Copy the records word for word, from the first line through the line that contains "green hexagon: moved 7 px left, 4 px down", with that line included.

▬▬▬▬▬▬▬▬▬▬

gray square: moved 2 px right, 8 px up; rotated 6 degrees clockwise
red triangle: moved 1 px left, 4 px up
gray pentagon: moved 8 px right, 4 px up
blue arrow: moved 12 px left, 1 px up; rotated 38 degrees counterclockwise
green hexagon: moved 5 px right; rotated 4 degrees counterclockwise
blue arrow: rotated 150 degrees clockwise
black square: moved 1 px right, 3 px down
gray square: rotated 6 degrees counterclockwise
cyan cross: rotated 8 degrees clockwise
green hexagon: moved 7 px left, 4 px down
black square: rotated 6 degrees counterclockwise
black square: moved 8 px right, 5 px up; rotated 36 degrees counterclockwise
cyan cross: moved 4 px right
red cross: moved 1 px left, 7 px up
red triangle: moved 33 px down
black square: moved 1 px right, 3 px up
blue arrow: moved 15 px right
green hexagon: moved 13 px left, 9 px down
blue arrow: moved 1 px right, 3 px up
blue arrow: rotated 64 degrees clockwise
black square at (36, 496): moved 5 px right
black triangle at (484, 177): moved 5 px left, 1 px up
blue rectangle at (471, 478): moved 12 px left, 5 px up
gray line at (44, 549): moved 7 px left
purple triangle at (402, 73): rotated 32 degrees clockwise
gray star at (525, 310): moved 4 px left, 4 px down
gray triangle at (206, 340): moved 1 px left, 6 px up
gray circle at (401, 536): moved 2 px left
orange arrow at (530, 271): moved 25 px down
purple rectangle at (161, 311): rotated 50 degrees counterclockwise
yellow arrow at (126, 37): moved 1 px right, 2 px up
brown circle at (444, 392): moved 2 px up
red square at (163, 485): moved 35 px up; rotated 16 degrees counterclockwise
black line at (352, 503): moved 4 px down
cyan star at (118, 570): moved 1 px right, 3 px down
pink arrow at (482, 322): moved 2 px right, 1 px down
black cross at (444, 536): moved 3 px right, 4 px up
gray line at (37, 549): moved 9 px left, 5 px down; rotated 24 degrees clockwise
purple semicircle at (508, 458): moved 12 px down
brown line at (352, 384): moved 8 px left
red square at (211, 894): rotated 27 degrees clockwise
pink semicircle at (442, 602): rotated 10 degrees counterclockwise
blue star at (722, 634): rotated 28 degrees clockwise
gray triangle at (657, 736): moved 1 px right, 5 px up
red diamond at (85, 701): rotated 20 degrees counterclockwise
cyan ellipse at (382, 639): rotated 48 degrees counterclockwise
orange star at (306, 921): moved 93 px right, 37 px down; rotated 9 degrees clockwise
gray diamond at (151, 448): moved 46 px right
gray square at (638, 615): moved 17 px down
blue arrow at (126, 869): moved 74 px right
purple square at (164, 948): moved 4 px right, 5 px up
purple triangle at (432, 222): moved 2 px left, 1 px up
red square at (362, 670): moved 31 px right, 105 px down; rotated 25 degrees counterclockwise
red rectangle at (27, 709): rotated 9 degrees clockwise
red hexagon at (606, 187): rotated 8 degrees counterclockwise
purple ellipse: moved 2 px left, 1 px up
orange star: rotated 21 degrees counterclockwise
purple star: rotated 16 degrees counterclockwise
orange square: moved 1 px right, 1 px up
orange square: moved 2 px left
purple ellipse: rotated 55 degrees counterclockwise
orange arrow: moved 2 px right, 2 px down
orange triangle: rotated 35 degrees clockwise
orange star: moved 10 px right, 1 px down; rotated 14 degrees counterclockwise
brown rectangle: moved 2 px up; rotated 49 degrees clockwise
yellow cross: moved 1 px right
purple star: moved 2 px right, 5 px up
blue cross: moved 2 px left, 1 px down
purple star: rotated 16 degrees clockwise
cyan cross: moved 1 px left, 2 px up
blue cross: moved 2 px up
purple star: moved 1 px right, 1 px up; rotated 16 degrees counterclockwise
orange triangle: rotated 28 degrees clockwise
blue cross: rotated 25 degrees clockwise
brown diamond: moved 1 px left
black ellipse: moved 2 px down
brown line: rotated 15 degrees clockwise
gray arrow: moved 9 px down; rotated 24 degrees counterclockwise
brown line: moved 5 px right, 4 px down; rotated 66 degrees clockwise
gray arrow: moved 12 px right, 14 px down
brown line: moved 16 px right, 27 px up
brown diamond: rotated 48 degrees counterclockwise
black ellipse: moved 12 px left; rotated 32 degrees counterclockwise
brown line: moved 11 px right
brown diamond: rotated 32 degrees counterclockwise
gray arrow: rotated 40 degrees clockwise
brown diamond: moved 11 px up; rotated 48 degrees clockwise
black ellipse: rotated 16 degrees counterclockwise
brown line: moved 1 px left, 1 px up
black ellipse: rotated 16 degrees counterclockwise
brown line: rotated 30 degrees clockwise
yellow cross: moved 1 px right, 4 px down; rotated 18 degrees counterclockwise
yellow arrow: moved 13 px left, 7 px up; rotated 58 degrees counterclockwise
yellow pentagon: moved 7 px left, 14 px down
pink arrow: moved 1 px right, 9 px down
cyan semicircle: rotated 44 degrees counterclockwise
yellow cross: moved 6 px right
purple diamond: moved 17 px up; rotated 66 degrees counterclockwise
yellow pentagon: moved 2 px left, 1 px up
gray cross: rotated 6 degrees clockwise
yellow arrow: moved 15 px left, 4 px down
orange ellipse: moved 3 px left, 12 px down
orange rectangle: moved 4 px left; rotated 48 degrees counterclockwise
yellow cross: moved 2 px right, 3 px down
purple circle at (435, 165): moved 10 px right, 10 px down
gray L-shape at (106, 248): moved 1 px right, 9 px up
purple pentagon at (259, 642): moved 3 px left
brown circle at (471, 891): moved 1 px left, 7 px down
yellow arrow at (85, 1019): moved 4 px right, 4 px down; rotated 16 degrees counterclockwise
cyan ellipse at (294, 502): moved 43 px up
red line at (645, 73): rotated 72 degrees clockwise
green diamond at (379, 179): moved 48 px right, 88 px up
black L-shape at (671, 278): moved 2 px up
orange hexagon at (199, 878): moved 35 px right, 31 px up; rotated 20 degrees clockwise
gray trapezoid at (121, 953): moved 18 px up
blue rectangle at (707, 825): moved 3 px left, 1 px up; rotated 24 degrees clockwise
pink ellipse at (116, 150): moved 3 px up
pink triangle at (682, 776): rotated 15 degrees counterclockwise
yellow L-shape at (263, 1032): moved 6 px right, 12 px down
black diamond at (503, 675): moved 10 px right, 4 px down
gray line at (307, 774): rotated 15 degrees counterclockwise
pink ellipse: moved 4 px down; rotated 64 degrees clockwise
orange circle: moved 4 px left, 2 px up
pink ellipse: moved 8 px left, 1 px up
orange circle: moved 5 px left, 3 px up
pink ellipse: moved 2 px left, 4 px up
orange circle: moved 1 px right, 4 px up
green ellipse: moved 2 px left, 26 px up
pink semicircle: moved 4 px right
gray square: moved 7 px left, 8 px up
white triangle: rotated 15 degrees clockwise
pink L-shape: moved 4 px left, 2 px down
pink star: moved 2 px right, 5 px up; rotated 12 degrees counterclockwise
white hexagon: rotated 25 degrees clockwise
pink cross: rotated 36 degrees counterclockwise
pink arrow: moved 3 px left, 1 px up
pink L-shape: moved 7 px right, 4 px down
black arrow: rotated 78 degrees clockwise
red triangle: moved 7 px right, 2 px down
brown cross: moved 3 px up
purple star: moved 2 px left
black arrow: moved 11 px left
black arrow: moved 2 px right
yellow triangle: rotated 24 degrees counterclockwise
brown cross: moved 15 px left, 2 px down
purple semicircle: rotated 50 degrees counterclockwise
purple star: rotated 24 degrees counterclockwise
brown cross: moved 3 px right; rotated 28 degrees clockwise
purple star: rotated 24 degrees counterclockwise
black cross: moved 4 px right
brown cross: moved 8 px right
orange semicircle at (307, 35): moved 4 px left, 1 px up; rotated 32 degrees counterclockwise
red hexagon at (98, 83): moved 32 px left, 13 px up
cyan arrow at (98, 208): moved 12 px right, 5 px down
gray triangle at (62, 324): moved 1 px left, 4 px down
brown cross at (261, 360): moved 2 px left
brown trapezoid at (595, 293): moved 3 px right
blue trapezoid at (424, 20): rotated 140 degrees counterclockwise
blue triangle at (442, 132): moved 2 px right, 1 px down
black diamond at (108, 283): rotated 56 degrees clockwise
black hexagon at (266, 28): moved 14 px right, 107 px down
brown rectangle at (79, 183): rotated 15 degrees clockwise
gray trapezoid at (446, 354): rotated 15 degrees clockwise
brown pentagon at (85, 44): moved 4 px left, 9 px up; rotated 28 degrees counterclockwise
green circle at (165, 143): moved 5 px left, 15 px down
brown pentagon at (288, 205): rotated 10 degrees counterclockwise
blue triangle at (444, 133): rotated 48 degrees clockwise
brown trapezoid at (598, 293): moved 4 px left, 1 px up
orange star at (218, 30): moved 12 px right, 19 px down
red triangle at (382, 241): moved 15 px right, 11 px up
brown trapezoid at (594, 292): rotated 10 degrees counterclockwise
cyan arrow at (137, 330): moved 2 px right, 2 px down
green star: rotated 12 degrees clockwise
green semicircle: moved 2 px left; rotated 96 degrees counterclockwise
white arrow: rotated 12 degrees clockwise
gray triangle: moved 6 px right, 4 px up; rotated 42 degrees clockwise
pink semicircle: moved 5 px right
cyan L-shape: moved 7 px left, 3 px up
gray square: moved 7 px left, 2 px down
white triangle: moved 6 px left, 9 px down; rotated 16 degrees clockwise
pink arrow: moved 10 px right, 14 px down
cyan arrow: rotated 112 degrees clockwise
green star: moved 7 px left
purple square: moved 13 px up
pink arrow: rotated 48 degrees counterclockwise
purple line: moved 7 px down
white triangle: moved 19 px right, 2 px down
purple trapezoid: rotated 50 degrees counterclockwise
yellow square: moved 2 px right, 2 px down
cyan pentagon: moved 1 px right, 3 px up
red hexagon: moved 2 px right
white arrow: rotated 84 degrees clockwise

▬▬▬▬▬▬▬▬▬▬

▶ [THE SOLUTION]
gray square: moved 2 px right, 8 px up; rotated 6 degrees clockwise
red triangle: moved 1 px left, 4 px up
gray pentagon: moved 8 px right, 4 px up
blue arrow: moved 12 px left, 1 px up; rotated 38 degrees counterclockwise
green hexagon: moved 5 px right; rotated 4 degrees counterclockwise
blue arrow: rotated 150 degrees clockwise
black square: moved 1 px right, 3 px down
gray square: rotated 6 degrees counterclockwise
cyan cross: rotated 8 degrees clockwise
green hexagon: moved 7 px left, 4 px down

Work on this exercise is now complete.